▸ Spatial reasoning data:
┌──

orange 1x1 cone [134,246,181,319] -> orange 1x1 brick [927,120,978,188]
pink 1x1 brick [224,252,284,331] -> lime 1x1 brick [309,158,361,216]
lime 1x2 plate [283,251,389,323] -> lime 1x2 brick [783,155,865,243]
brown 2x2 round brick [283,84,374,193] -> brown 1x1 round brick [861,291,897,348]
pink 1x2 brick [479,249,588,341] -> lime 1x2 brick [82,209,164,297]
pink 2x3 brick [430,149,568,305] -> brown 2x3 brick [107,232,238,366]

└──

▸ Exercise requirements: Look through the data above. Each line containing the word "brown" needs to be copied.

▸ Finished task:
brown 2x2 round brick [283,84,374,193] -> brown 1x1 round brick [861,291,897,348]
pink 2x3 brick [430,149,568,305] -> brown 2x3 brick [107,232,238,366]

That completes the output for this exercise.